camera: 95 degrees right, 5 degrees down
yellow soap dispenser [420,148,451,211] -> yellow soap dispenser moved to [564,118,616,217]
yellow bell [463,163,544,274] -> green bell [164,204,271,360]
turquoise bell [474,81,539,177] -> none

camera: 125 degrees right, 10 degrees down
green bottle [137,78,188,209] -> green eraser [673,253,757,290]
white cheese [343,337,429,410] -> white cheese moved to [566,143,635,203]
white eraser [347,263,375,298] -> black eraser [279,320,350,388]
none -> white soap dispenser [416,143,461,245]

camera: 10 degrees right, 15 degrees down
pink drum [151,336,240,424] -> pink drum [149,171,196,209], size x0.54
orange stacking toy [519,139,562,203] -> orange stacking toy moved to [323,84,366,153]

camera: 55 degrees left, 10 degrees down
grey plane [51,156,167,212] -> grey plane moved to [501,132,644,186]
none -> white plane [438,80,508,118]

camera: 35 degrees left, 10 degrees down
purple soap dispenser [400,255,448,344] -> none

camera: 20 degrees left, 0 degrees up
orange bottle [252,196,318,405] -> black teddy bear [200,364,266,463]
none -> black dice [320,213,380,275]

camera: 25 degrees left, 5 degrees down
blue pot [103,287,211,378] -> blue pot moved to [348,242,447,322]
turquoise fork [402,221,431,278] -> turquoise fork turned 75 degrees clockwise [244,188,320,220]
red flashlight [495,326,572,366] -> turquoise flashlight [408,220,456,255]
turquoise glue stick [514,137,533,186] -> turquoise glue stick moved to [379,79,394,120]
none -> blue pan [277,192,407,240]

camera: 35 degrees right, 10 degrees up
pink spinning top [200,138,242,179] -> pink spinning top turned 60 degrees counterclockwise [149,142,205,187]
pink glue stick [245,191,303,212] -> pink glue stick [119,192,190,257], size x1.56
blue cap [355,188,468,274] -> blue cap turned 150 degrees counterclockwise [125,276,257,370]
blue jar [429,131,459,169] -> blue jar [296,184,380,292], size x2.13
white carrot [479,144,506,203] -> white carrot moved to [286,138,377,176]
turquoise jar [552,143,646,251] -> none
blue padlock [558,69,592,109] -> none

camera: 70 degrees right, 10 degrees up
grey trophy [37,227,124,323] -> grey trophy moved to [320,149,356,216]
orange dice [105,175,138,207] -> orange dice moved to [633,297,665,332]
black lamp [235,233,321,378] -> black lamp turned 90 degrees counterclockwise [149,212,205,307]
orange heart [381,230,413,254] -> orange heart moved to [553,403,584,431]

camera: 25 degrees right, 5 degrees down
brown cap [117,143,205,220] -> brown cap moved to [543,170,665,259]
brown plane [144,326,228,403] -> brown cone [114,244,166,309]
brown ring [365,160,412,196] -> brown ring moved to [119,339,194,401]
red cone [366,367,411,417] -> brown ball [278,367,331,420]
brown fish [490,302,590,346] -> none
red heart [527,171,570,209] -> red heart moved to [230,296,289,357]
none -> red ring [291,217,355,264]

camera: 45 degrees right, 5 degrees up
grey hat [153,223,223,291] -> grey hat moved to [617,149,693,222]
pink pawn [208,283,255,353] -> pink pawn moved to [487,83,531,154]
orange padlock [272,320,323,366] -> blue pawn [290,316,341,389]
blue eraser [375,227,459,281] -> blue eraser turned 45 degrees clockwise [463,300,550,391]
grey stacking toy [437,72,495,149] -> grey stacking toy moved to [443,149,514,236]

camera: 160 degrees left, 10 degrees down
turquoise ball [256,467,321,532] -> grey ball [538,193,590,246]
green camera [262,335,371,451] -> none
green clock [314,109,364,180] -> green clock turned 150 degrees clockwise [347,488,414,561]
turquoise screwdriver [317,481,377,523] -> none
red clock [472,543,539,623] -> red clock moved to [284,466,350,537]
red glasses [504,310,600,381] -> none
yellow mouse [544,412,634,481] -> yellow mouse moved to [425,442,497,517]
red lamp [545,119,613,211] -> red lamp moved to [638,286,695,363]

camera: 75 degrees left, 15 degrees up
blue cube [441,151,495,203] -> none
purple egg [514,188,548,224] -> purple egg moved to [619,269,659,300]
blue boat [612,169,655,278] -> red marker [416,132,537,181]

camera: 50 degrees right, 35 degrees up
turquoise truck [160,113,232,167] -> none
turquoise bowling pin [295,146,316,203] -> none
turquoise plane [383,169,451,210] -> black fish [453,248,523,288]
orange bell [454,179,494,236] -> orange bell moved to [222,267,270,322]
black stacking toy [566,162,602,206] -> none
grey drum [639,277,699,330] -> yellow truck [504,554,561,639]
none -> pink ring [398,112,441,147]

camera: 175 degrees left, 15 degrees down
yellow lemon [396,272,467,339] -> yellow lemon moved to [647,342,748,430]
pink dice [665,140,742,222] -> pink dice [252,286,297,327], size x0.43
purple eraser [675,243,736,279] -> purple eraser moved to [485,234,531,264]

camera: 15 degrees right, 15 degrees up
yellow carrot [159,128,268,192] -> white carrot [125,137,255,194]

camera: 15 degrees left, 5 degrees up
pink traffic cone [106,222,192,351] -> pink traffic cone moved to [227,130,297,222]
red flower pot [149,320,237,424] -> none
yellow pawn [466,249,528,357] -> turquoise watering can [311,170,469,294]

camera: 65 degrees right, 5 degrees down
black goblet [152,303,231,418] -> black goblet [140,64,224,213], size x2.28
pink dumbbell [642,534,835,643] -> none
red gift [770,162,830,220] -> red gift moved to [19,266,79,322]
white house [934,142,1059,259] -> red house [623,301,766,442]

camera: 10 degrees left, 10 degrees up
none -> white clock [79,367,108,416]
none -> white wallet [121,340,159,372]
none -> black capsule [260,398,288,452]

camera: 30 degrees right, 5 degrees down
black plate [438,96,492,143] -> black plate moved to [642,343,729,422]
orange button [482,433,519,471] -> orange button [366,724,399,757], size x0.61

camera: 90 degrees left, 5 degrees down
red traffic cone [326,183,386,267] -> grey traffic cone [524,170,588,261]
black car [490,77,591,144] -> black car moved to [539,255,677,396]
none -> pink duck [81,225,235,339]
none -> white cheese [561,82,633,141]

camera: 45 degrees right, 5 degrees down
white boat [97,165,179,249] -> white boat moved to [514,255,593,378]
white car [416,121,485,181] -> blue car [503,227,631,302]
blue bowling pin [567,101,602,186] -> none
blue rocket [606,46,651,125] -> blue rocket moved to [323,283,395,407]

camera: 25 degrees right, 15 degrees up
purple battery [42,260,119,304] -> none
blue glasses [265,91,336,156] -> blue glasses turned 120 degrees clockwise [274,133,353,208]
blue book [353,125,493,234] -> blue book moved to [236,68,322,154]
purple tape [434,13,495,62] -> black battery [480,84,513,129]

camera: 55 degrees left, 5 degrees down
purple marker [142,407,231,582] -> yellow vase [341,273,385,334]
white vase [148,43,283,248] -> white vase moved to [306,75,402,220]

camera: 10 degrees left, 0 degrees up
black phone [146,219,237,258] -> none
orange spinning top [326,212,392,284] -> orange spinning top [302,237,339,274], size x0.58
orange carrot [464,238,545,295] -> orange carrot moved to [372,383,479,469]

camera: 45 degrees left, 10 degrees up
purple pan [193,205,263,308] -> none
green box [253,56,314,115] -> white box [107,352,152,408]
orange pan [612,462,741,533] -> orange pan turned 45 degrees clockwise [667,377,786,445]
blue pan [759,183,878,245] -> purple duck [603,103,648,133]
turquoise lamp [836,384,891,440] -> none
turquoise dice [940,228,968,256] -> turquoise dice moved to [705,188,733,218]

▶ _Request_: What do the lines above say from the one containing "yellow carrot [159,128,268,192]" down to the one containing "none -> white clock [79,367,108,416]"? Return them exactly, both end lines included, and only them.

▶ _Task answer_:
yellow carrot [159,128,268,192] -> white carrot [125,137,255,194]

camera: 15 degrees left, 5 degrees up
pink traffic cone [106,222,192,351] -> pink traffic cone moved to [227,130,297,222]
red flower pot [149,320,237,424] -> none
yellow pawn [466,249,528,357] -> turquoise watering can [311,170,469,294]

camera: 65 degrees right, 5 degrees down
black goblet [152,303,231,418] -> black goblet [140,64,224,213], size x2.28
pink dumbbell [642,534,835,643] -> none
red gift [770,162,830,220] -> red gift moved to [19,266,79,322]
white house [934,142,1059,259] -> red house [623,301,766,442]

camera: 10 degrees left, 10 degrees up
none -> white clock [79,367,108,416]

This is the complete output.